Description of the task: Below are records; the lines starting at the one with "pink star: (37, 253) -> (53, 219), moved" and ending at the one with "blue star: (29, 36)" must be reproduced exactly, both included. Pictures must not appear.

Data for processing:
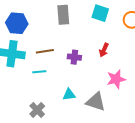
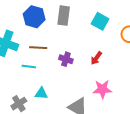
blue hexagon: (17, 23) -> (34, 17), moved
cyan triangle: (69, 95) -> (41, 93), moved

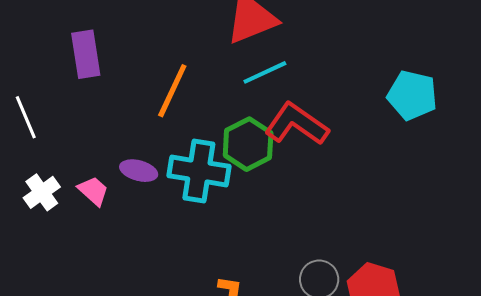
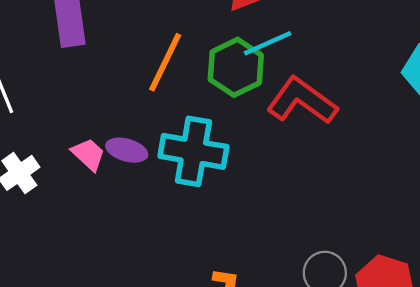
green hexagon: (248, 144) -> (236, 67), moved
pink trapezoid: (93, 191) -> (88, 154), moved

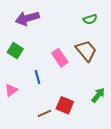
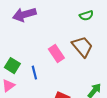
green square: (15, 51) -> (12, 66), moved

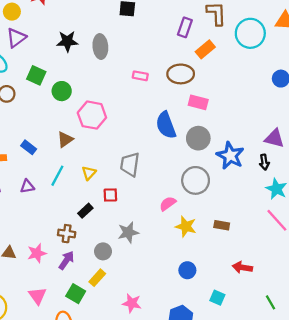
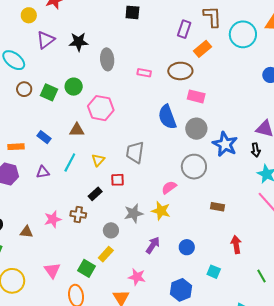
purple triangle: (16, 38) -> (46, 40), moved
gray ellipse: (100, 47) -> (107, 59), moved
green square: (36, 75) -> (49, 92), moved
brown triangle: (65, 139) -> (77, 130), turned 35
yellow star: (186, 226) -> (161, 211), moved
pink star: (37, 253) -> (53, 219), moved
purple arrow: (66, 260) -> (153, 245), moved
red arrow: (242, 267) -> (236, 245), turned 72

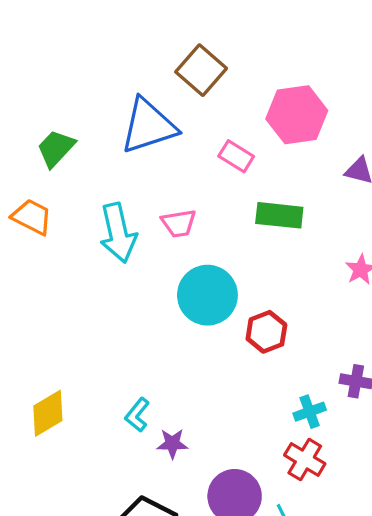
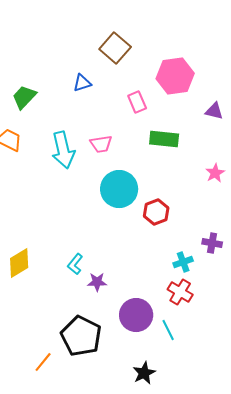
blue triangle: (148, 126) -> (82, 83), size x0.5
pink rectangle: (236, 156) -> (137, 102), turned 35

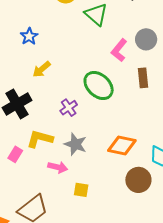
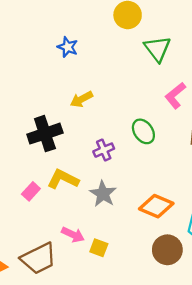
blue star: (29, 36) -> (68, 47), moved, turned -30
green ellipse: (99, 86) -> (143, 131), size x0.7
pink arrow: (58, 167) -> (73, 235), moved

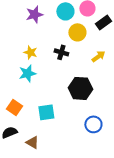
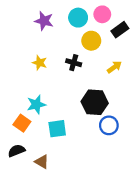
purple star: (34, 14) -> (44, 21), turned 30
cyan star: (27, 73) -> (36, 104), moved
blue circle: (93, 124) -> (109, 125), moved

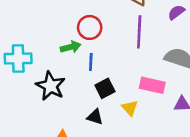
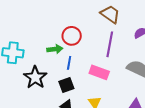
pink rectangle: (152, 85) -> (99, 72), moved
black square: (105, 88) -> (66, 85), moved

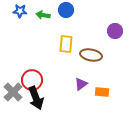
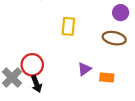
brown ellipse: (91, 55) -> (114, 38), moved
black arrow: (36, 98) -> (36, 84), size x0.7

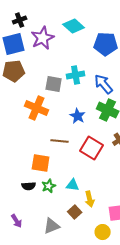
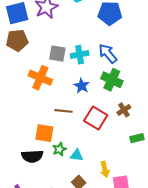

Task output:
pink star: (37, 253) -> (53, 219), moved
purple arrow: (66, 260) -> (153, 245), moved
red arrow: (242, 267) -> (236, 245), turned 72

blue triangle: (148, 126) -> (82, 83), size x0.5
pink rectangle: (236, 156) -> (137, 102), turned 35

blue star: (29, 36) -> (68, 47), moved, turned -30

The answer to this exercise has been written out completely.